**WORK TASK:**
Output the data word for word, dropping every image.

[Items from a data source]
○ ○ ○ ○ ○ ○ ○
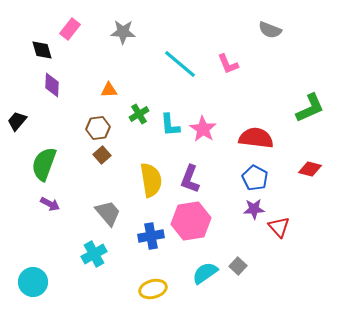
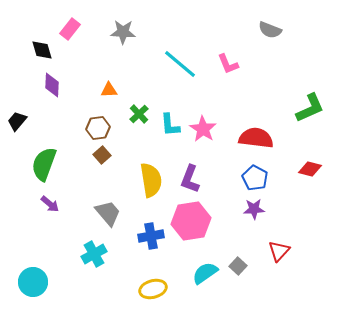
green cross: rotated 12 degrees counterclockwise
purple arrow: rotated 12 degrees clockwise
red triangle: moved 24 px down; rotated 25 degrees clockwise
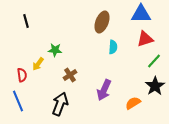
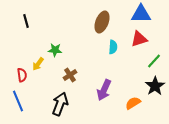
red triangle: moved 6 px left
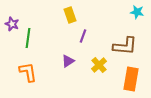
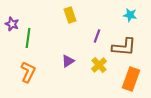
cyan star: moved 7 px left, 3 px down
purple line: moved 14 px right
brown L-shape: moved 1 px left, 1 px down
orange L-shape: rotated 35 degrees clockwise
orange rectangle: rotated 10 degrees clockwise
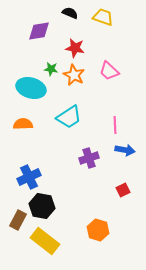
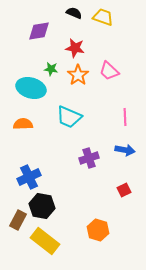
black semicircle: moved 4 px right
orange star: moved 4 px right; rotated 10 degrees clockwise
cyan trapezoid: rotated 56 degrees clockwise
pink line: moved 10 px right, 8 px up
red square: moved 1 px right
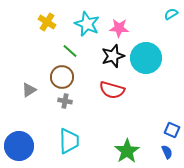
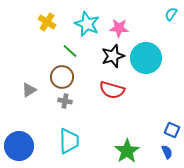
cyan semicircle: rotated 24 degrees counterclockwise
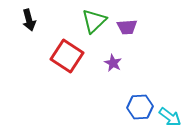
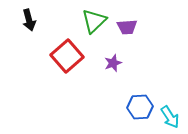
red square: rotated 16 degrees clockwise
purple star: rotated 24 degrees clockwise
cyan arrow: rotated 20 degrees clockwise
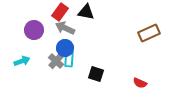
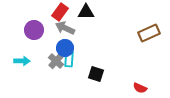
black triangle: rotated 12 degrees counterclockwise
cyan arrow: rotated 21 degrees clockwise
red semicircle: moved 5 px down
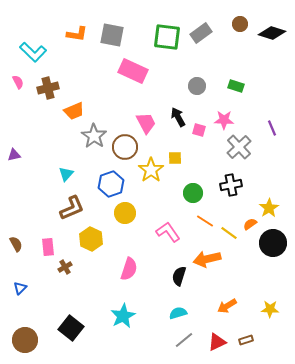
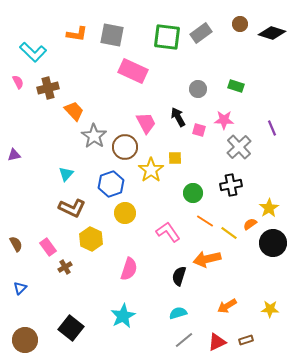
gray circle at (197, 86): moved 1 px right, 3 px down
orange trapezoid at (74, 111): rotated 110 degrees counterclockwise
brown L-shape at (72, 208): rotated 48 degrees clockwise
pink rectangle at (48, 247): rotated 30 degrees counterclockwise
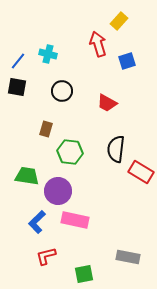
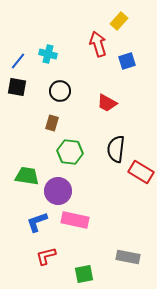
black circle: moved 2 px left
brown rectangle: moved 6 px right, 6 px up
blue L-shape: rotated 25 degrees clockwise
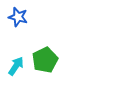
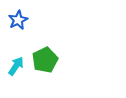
blue star: moved 3 px down; rotated 30 degrees clockwise
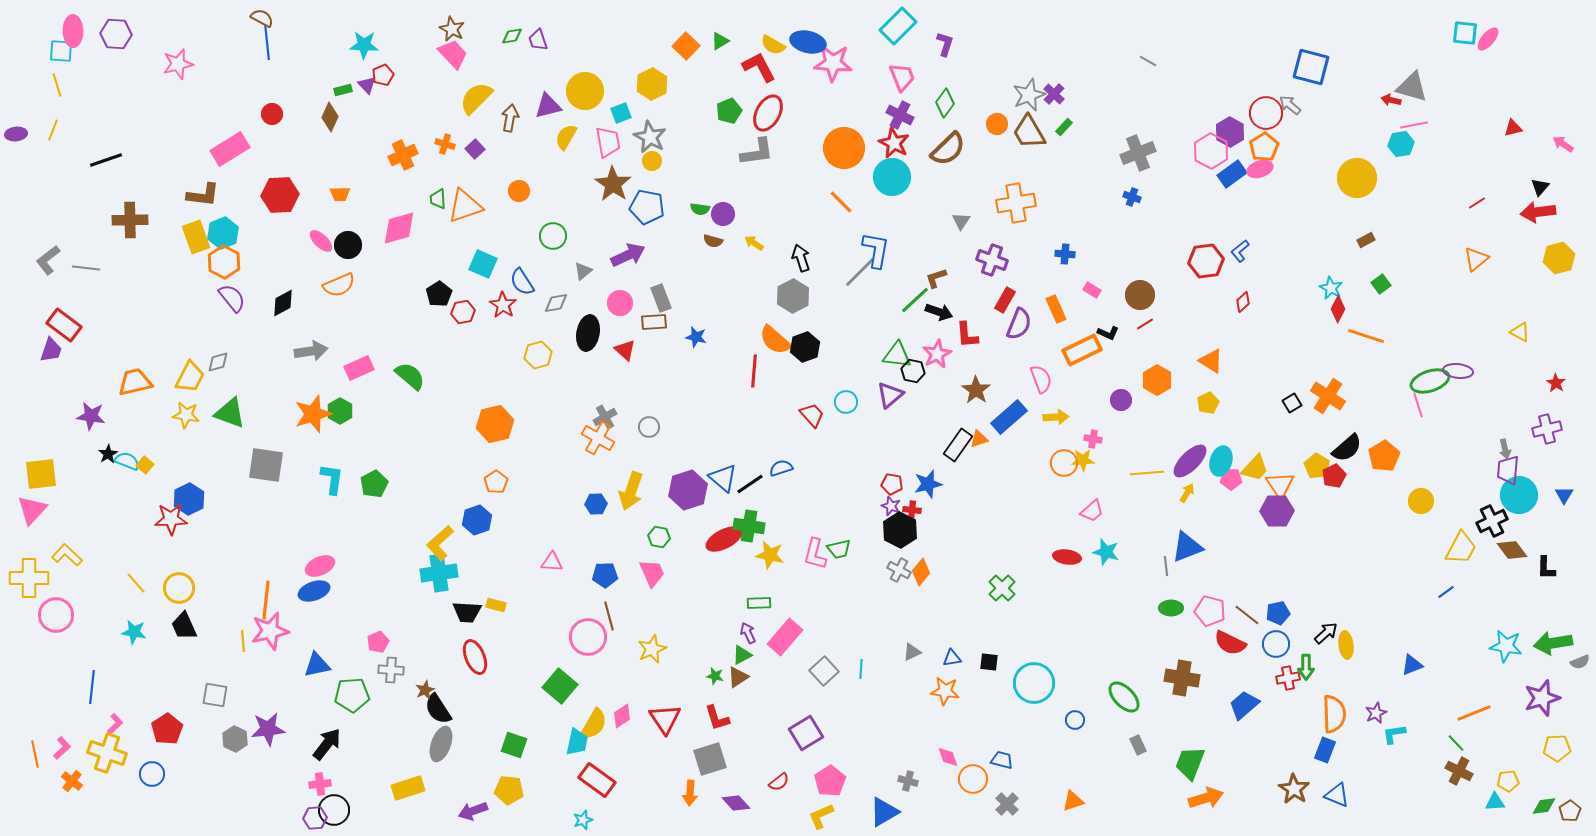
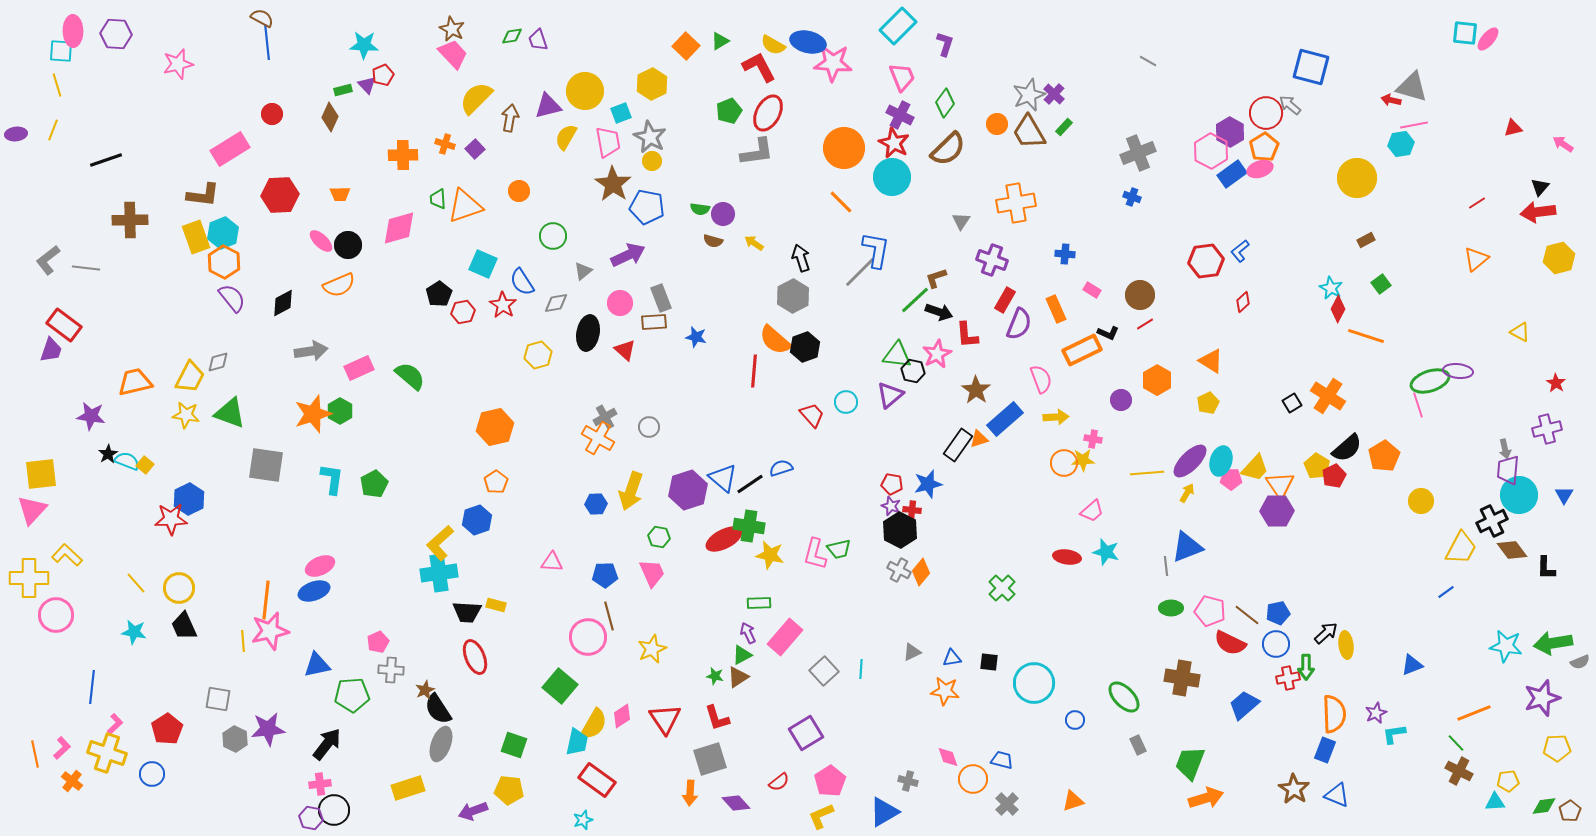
orange cross at (403, 155): rotated 24 degrees clockwise
blue rectangle at (1009, 417): moved 4 px left, 2 px down
orange hexagon at (495, 424): moved 3 px down
gray square at (215, 695): moved 3 px right, 4 px down
purple hexagon at (315, 818): moved 4 px left; rotated 15 degrees clockwise
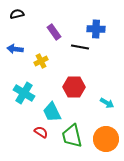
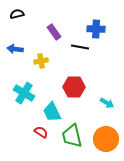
yellow cross: rotated 16 degrees clockwise
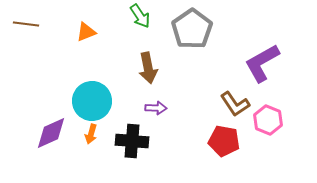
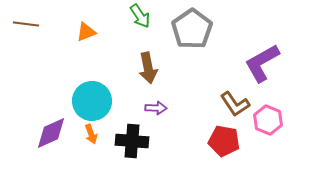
orange arrow: rotated 36 degrees counterclockwise
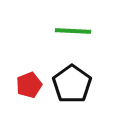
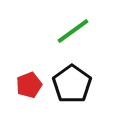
green line: rotated 39 degrees counterclockwise
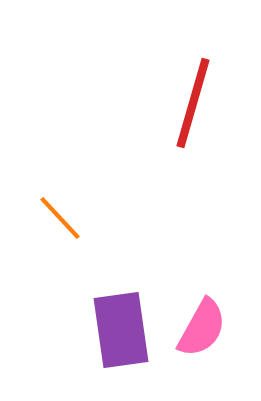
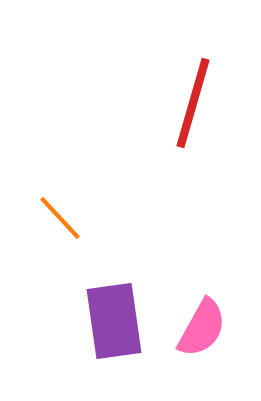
purple rectangle: moved 7 px left, 9 px up
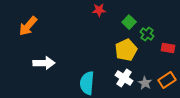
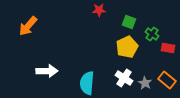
green square: rotated 24 degrees counterclockwise
green cross: moved 5 px right
yellow pentagon: moved 1 px right, 3 px up
white arrow: moved 3 px right, 8 px down
orange rectangle: rotated 72 degrees clockwise
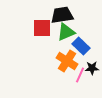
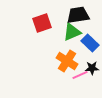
black trapezoid: moved 16 px right
red square: moved 5 px up; rotated 18 degrees counterclockwise
green triangle: moved 6 px right
blue rectangle: moved 9 px right, 3 px up
pink line: rotated 42 degrees clockwise
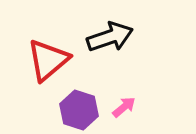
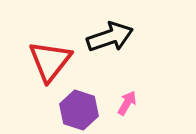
red triangle: moved 2 px right, 1 px down; rotated 12 degrees counterclockwise
pink arrow: moved 3 px right, 4 px up; rotated 20 degrees counterclockwise
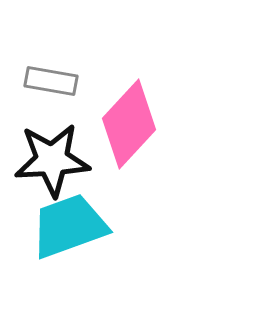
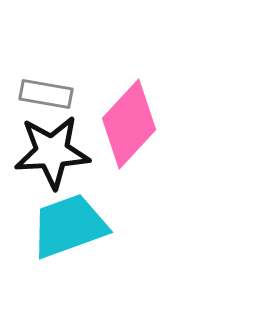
gray rectangle: moved 5 px left, 13 px down
black star: moved 8 px up
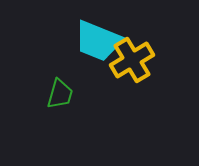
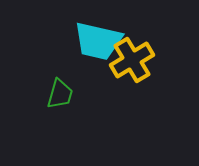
cyan trapezoid: rotated 9 degrees counterclockwise
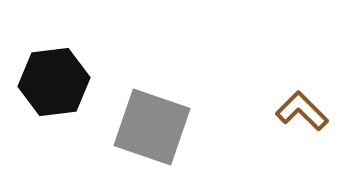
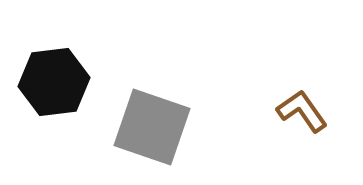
brown L-shape: rotated 10 degrees clockwise
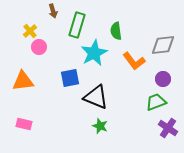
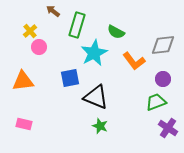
brown arrow: rotated 144 degrees clockwise
green semicircle: moved 1 px down; rotated 54 degrees counterclockwise
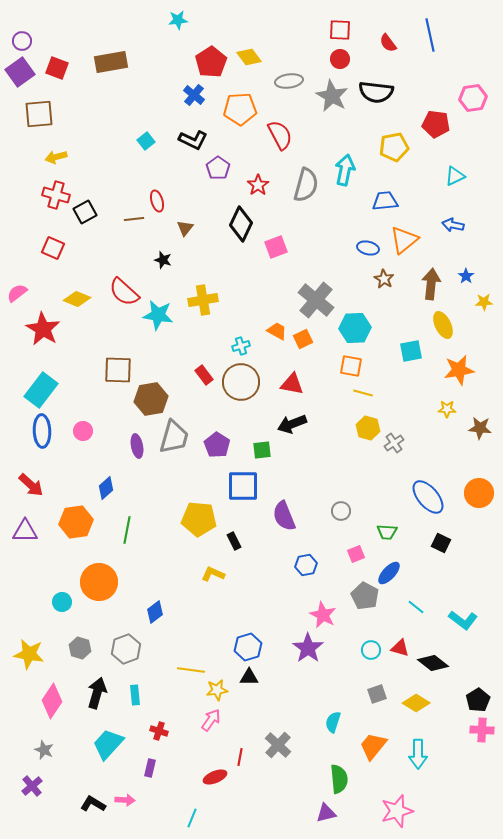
○ ○ ○ ○ ○ ○ ○
**TASK OUTPUT:**
green cross: rotated 12 degrees counterclockwise
purple arrow: rotated 12 degrees clockwise
red triangle: moved 24 px down; rotated 25 degrees clockwise
red triangle: moved 6 px left
cyan star: moved 7 px left, 3 px down
purple line: moved 14 px right
brown L-shape: moved 1 px left, 1 px down
orange L-shape: rotated 35 degrees clockwise
orange rectangle: rotated 10 degrees clockwise
black semicircle: moved 4 px right
orange star: moved 4 px right; rotated 10 degrees clockwise
cyan trapezoid: rotated 56 degrees clockwise
pink line: moved 10 px right, 8 px up
red square: moved 1 px right
cyan semicircle: rotated 24 degrees counterclockwise
red square: rotated 16 degrees clockwise
purple star: rotated 24 degrees clockwise
cyan arrow: rotated 20 degrees clockwise
black triangle: rotated 12 degrees counterclockwise
cyan arrow: rotated 21 degrees clockwise
red semicircle: moved 5 px down
gray circle at (197, 86): moved 1 px right, 3 px down
orange trapezoid at (74, 111): rotated 110 degrees counterclockwise
brown L-shape at (72, 208): rotated 48 degrees clockwise
pink rectangle at (48, 247): rotated 30 degrees counterclockwise
black circle: moved 2 px left
brown rectangle: moved 6 px right, 6 px up
blue L-shape: rotated 25 degrees clockwise
blue star: moved 3 px down; rotated 30 degrees clockwise
orange cross at (403, 155): rotated 24 degrees clockwise
blue rectangle at (1009, 417): moved 4 px left, 2 px down
orange hexagon at (495, 424): moved 3 px down
gray square at (215, 695): moved 3 px right, 4 px down
purple hexagon at (315, 818): moved 4 px left; rotated 15 degrees clockwise
yellow cross: rotated 16 degrees clockwise
orange arrow: rotated 36 degrees counterclockwise
green line: rotated 39 degrees counterclockwise
purple rectangle: moved 7 px left, 9 px up
green square: rotated 24 degrees counterclockwise
green cross: moved 5 px right
yellow pentagon: moved 1 px right, 3 px up
white arrow: moved 3 px right, 8 px down
orange rectangle: rotated 72 degrees clockwise
black trapezoid: moved 16 px right
red square: moved 5 px up; rotated 18 degrees counterclockwise
green triangle: moved 6 px right
blue rectangle: moved 9 px right, 3 px up
pink line: rotated 42 degrees clockwise
red triangle: moved 2 px right, 1 px down; rotated 12 degrees counterclockwise
pink arrow: moved 3 px right, 4 px up; rotated 20 degrees counterclockwise
gray rectangle: moved 5 px left, 13 px down
black star: moved 8 px up
cyan trapezoid: rotated 9 degrees counterclockwise
brown L-shape: rotated 10 degrees clockwise
brown arrow: rotated 144 degrees clockwise
green semicircle: moved 1 px down; rotated 54 degrees counterclockwise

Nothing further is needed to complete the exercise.